EXCERPTED RECORDS
^^^^^^^^
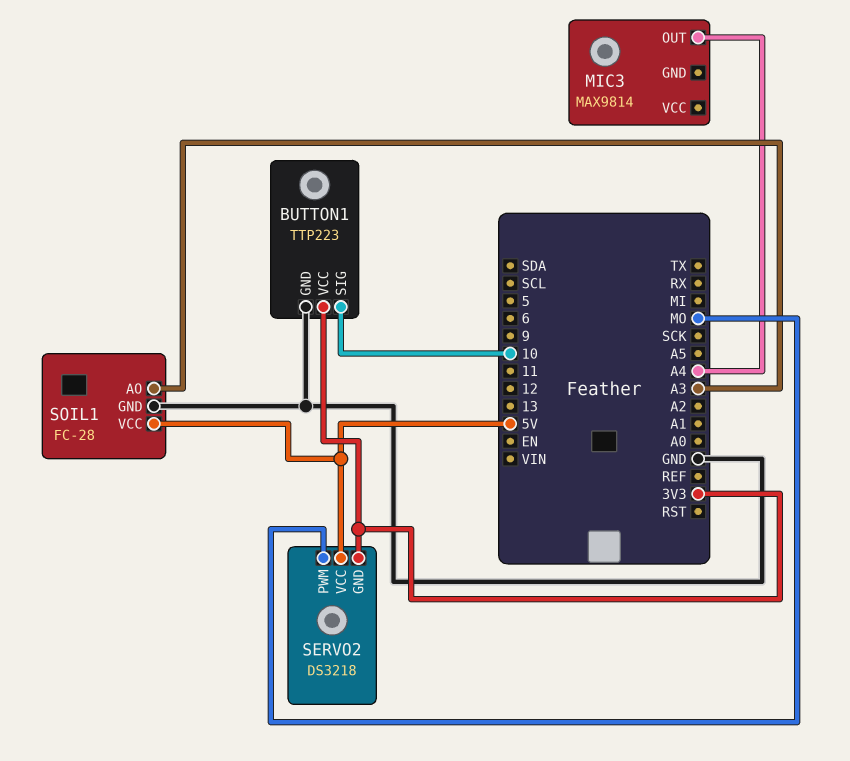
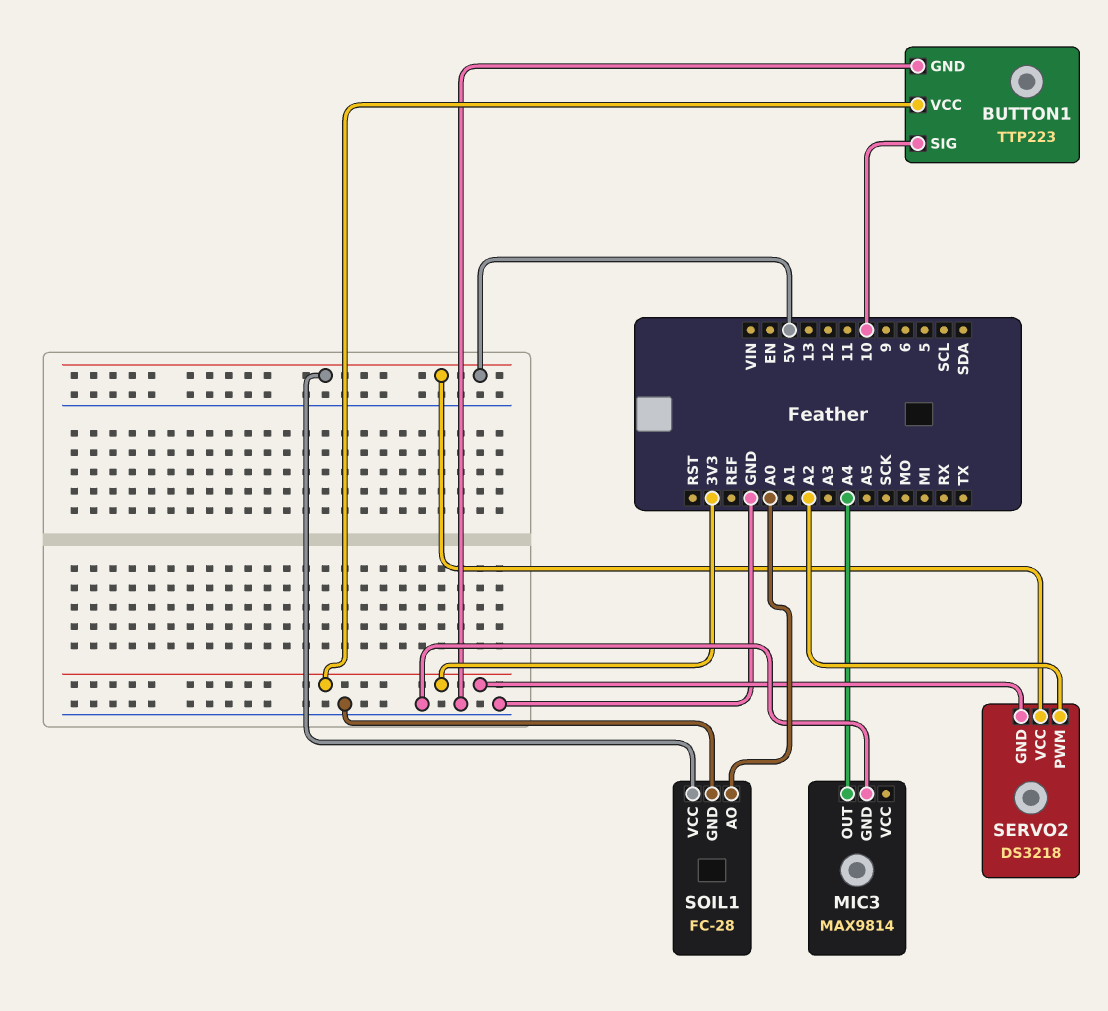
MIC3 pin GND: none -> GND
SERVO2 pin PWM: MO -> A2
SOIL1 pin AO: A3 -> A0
^^^^^^^^
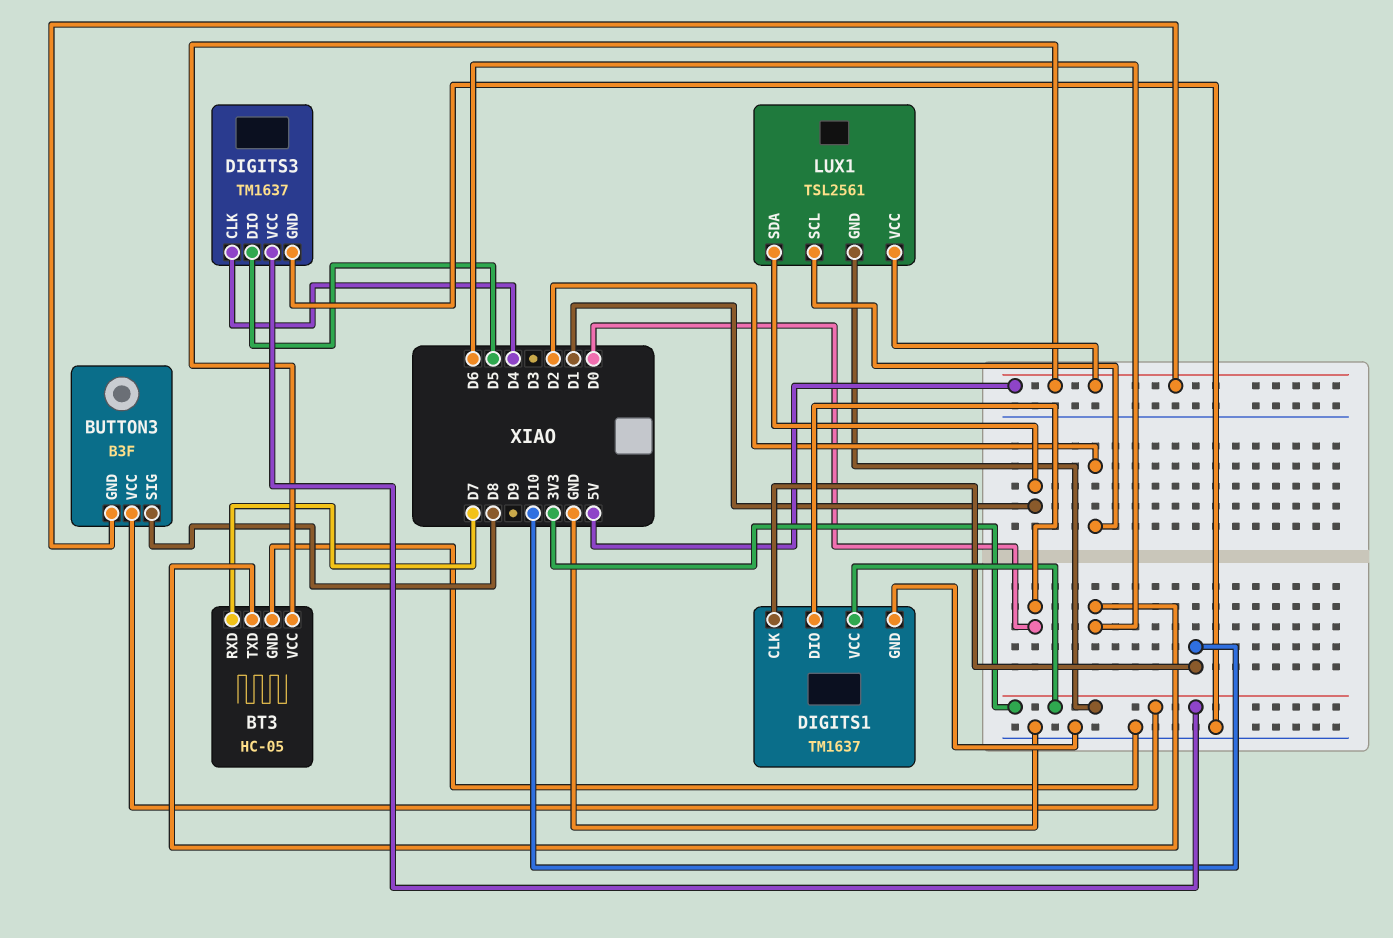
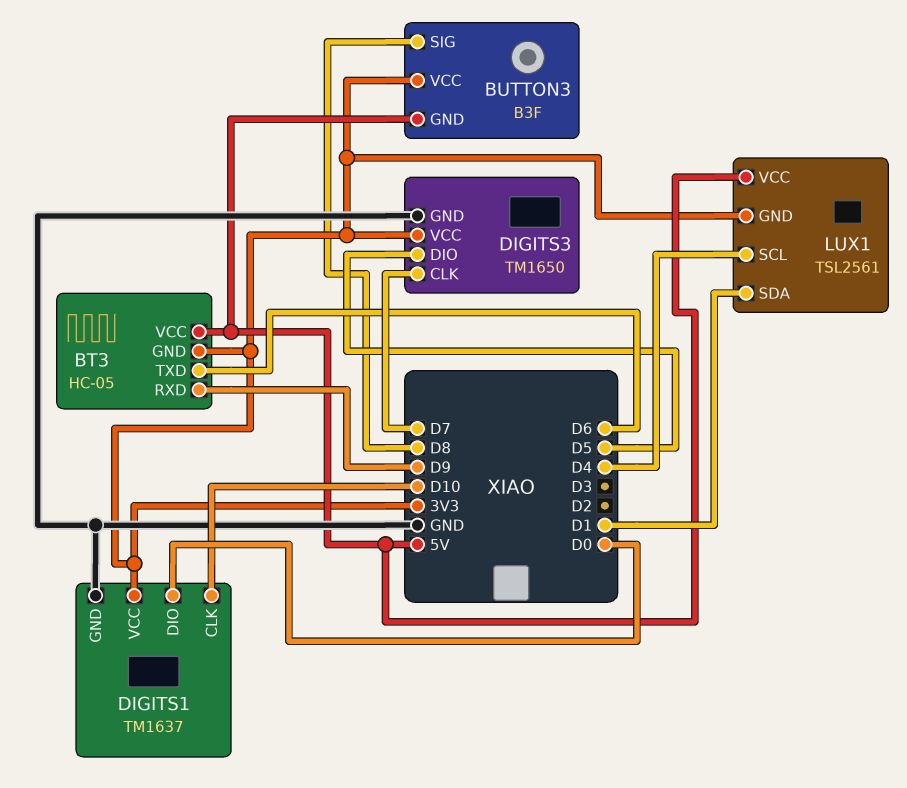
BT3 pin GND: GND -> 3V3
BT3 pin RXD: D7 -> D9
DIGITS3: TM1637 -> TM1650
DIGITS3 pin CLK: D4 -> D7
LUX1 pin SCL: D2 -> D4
^^^^^^^^
Please return the lines above that run from the line containing "BT3 pin RXD: D7 -> D9" to the line containing "LUX1 pin SCL: D2 -> D4", inclusive, exactly and with no other lines.

BT3 pin RXD: D7 -> D9
DIGITS3: TM1637 -> TM1650
DIGITS3 pin CLK: D4 -> D7
LUX1 pin SCL: D2 -> D4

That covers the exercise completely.